Work task: Work through the data below and give the number of lines holding "cyan", nothing more.

Records shown:
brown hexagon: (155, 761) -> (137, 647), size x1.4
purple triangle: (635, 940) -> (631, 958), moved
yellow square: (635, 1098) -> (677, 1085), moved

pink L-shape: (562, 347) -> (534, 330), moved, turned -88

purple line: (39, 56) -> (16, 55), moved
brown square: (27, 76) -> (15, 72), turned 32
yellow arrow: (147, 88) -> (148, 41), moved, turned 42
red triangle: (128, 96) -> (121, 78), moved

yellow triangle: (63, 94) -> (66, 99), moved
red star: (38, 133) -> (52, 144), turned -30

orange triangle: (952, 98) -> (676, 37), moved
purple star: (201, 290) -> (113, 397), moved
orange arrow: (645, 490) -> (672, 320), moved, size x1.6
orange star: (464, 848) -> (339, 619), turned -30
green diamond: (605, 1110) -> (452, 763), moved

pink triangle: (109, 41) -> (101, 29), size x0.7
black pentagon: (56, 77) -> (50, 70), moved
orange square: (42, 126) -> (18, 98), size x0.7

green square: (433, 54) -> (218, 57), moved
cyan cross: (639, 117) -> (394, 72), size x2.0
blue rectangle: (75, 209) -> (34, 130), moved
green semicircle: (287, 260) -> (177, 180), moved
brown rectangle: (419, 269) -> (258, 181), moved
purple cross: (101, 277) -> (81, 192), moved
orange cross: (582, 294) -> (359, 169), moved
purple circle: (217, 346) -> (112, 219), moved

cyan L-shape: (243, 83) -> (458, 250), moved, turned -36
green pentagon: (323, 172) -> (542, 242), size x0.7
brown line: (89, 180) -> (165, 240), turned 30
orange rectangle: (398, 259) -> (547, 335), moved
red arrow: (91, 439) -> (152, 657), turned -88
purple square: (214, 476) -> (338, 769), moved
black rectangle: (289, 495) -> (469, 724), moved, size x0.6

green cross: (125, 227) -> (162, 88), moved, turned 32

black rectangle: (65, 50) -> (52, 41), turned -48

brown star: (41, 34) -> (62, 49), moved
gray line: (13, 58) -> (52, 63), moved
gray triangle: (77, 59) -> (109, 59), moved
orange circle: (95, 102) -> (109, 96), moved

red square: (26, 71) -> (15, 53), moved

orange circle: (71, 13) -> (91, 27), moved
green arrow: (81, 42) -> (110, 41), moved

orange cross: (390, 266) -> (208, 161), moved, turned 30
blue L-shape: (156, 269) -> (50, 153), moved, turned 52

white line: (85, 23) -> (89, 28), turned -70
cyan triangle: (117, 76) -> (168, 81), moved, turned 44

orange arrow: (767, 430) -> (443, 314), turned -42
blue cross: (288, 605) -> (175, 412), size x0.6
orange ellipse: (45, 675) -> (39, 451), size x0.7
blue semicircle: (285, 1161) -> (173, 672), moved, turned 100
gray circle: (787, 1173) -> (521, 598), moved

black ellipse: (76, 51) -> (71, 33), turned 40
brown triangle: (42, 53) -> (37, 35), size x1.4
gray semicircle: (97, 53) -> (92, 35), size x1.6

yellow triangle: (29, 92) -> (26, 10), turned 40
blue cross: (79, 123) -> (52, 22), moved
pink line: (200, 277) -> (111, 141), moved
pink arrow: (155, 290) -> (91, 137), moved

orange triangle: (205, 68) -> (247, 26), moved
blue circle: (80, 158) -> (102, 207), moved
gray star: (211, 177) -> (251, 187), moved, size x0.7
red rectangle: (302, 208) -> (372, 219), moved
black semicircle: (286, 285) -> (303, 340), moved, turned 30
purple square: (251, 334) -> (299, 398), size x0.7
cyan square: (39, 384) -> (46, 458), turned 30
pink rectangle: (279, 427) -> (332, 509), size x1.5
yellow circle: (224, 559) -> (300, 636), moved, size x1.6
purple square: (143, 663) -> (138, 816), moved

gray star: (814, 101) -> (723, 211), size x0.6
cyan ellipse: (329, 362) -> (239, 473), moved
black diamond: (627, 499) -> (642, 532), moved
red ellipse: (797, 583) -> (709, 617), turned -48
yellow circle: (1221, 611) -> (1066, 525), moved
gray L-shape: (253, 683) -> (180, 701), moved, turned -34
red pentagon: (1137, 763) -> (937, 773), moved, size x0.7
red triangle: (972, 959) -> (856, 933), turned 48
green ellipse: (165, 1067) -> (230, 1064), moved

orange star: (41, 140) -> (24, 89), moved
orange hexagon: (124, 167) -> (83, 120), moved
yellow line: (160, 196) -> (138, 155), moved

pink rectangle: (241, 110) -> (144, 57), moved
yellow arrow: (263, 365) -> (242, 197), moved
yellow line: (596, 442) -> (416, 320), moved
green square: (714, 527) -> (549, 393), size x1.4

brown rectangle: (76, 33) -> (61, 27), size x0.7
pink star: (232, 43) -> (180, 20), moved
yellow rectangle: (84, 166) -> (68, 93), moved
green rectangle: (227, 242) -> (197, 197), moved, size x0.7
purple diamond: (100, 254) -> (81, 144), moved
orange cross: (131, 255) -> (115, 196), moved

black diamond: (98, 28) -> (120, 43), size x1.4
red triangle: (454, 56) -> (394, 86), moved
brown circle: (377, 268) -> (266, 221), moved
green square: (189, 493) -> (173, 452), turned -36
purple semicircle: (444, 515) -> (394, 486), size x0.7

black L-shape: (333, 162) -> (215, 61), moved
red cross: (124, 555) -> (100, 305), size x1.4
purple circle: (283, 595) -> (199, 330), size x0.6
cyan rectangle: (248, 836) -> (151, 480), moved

Your solution: 6